> [WORK TASK]:
The listing below holds a line with "black pot: 9 -> 8" and a later line with "white wallet: 3 -> 2". Write out those two lines and every line between them, exactly, and nothing else.

[RECORDS TO USE — start]

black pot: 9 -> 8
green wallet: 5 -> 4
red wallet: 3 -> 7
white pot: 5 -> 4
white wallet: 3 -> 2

[RECORDS TO USE — finish]
[RECORDS TO USE — start]

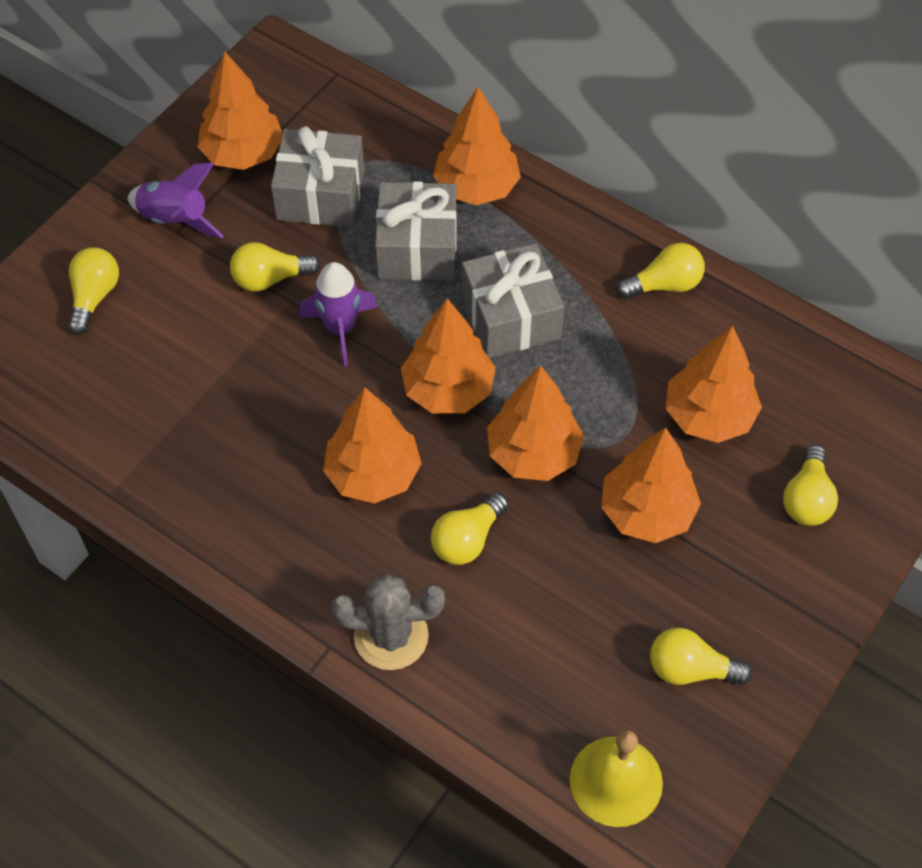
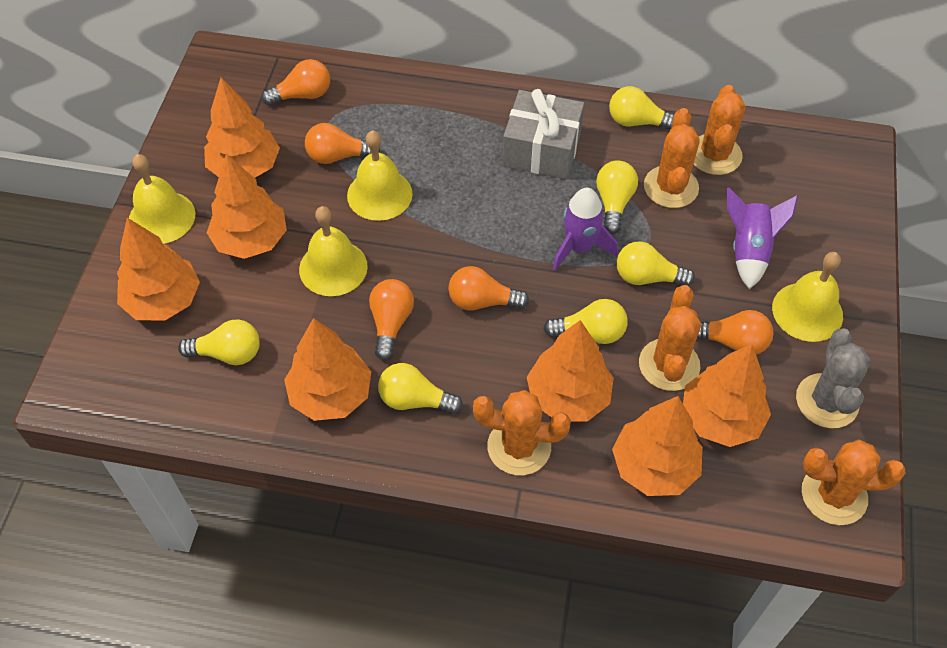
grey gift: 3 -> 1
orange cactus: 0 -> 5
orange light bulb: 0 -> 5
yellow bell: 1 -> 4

[RECORDS TO USE — finish]

> [WRITTEN SOLUTION]:
black pot: 9 -> 8
green wallet: 5 -> 4
red wallet: 3 -> 7
white pot: 5 -> 4
white wallet: 3 -> 2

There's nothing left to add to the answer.